## WHAT NEEDS TO BE DONE
What you return must match the entries word for word, minus the pictures.

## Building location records
****

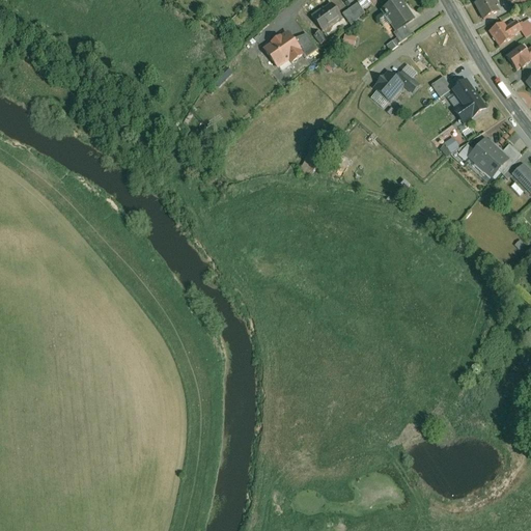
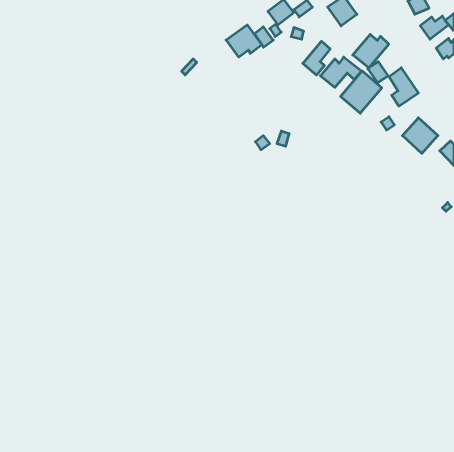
building: none -> [353,34,389,68]
building: none -> [303,41,330,75]
building: none -> [341,71,382,113]

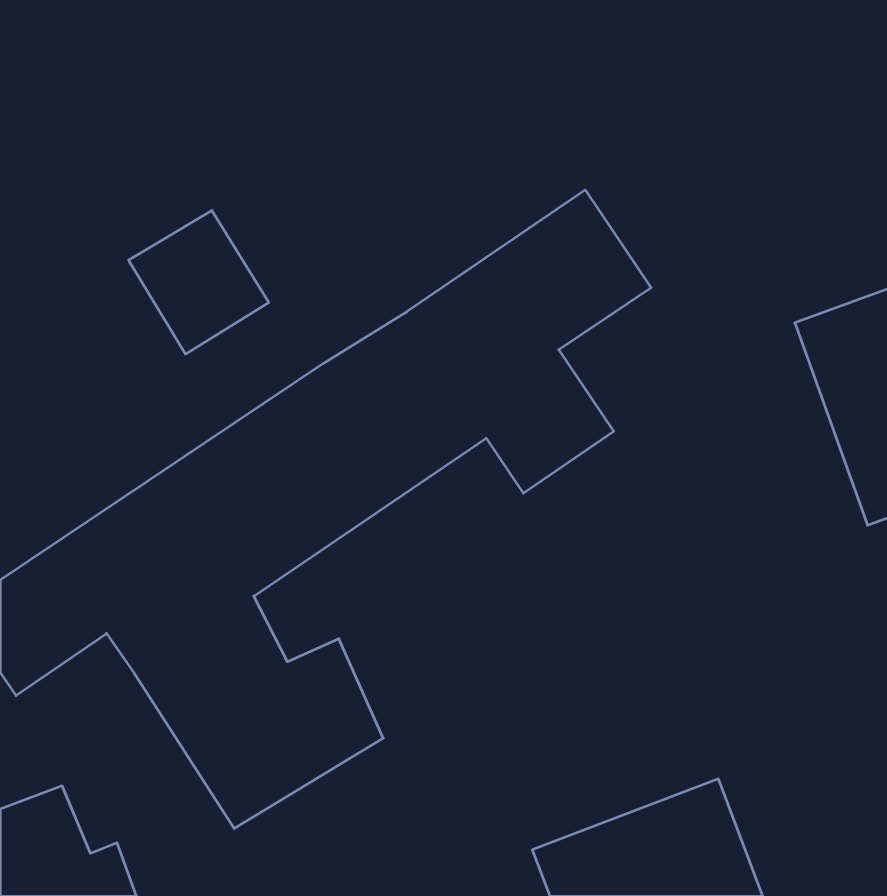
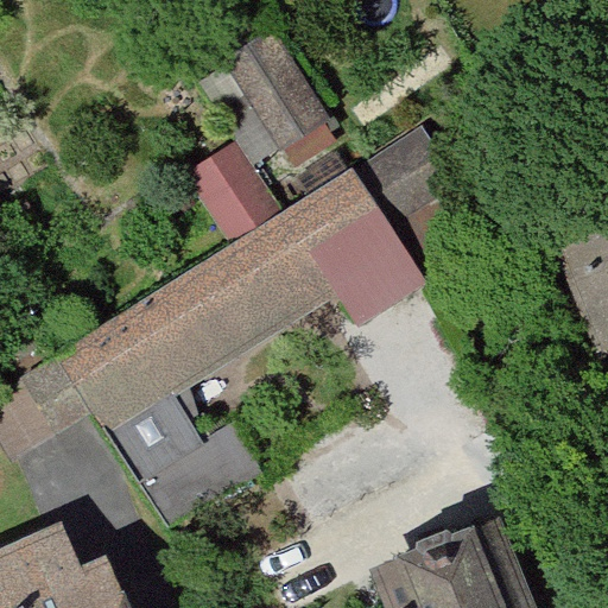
building: none -> [230,36,334,154]
building: [129,210,269,354] -> [191,147,285,243]

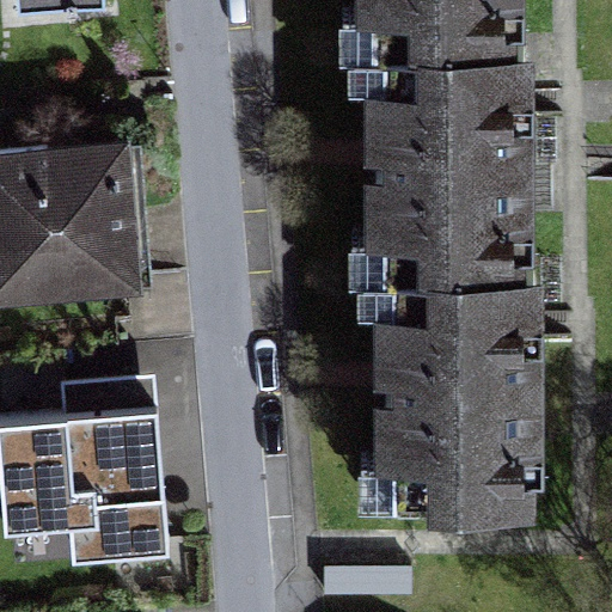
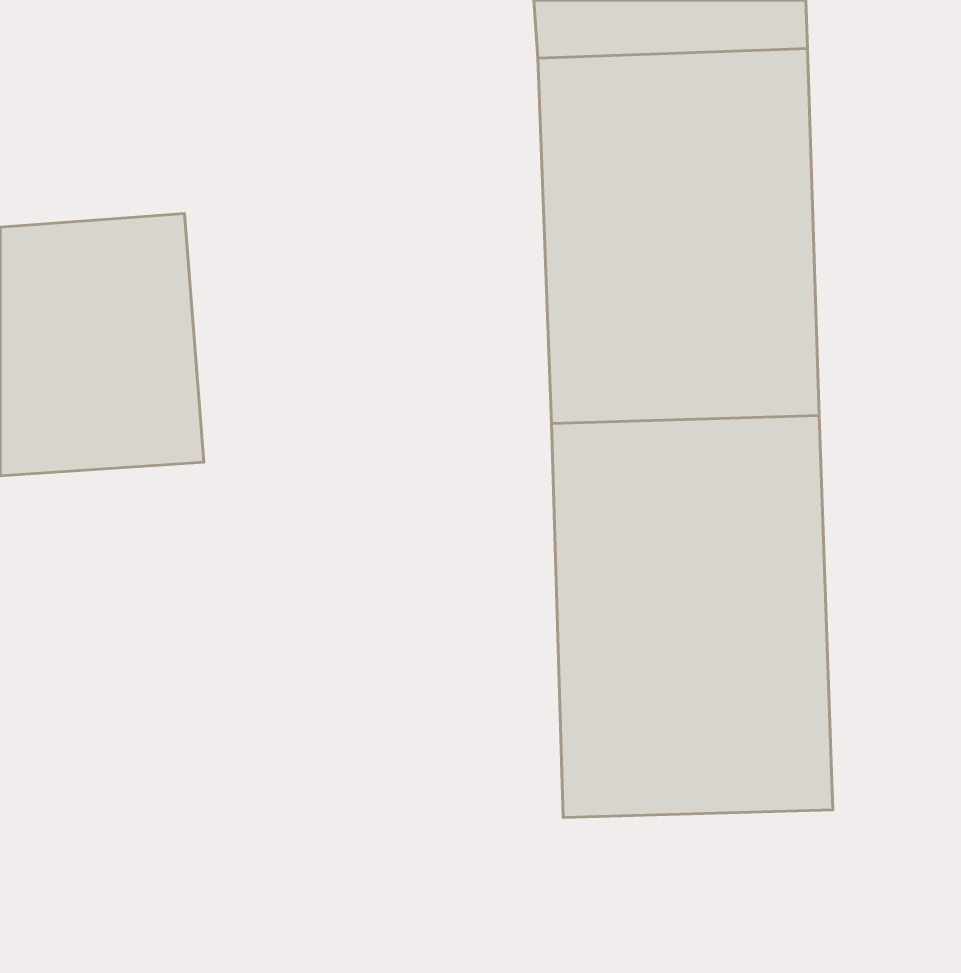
building: [30,410,159,541] -> none

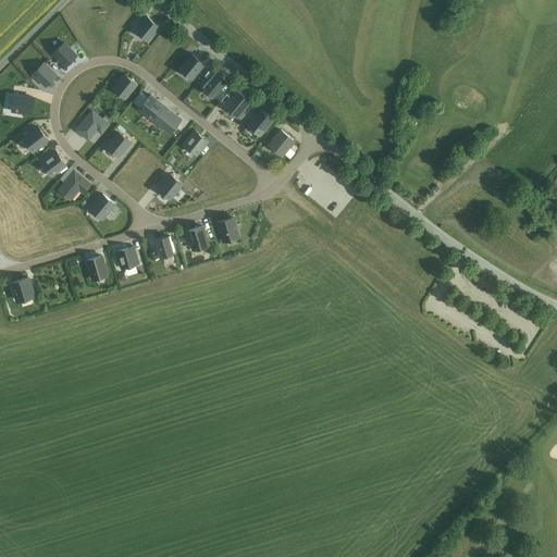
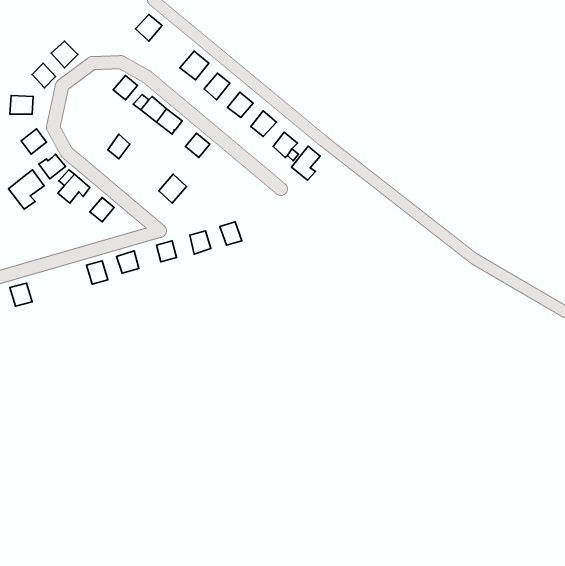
building: [75,112,107,140] -> none
building: none -> [292,146,320,180]
building: none -> [8,170,44,209]

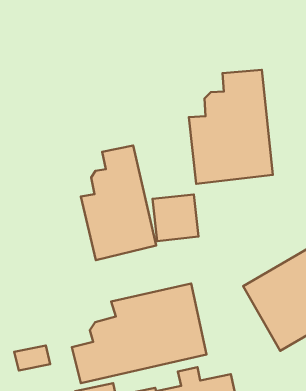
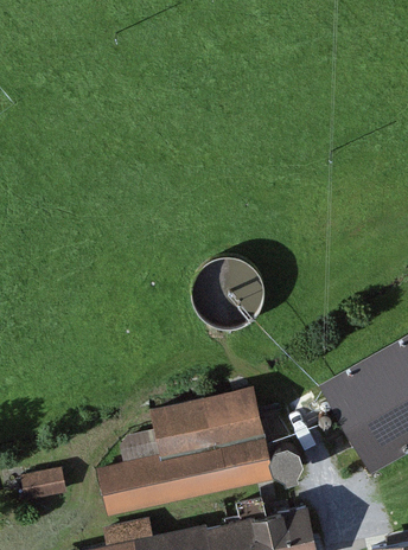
building: [189,70,273,184] -> none
building: [81,145,156,260] -> none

****

## OUTPUT FOR THIS EXERCISE
building: none -> [353,34,389,68]
building: none -> [303,41,330,75]
building: none -> [341,71,382,113]

building: none -> [230,36,334,154]
building: [129,210,269,354] -> [191,147,285,243]

building: [30,410,159,541] -> none

building: [75,112,107,140] -> none
building: none -> [292,146,320,180]
building: none -> [8,170,44,209]

building: [189,70,273,184] -> none
building: [81,145,156,260] -> none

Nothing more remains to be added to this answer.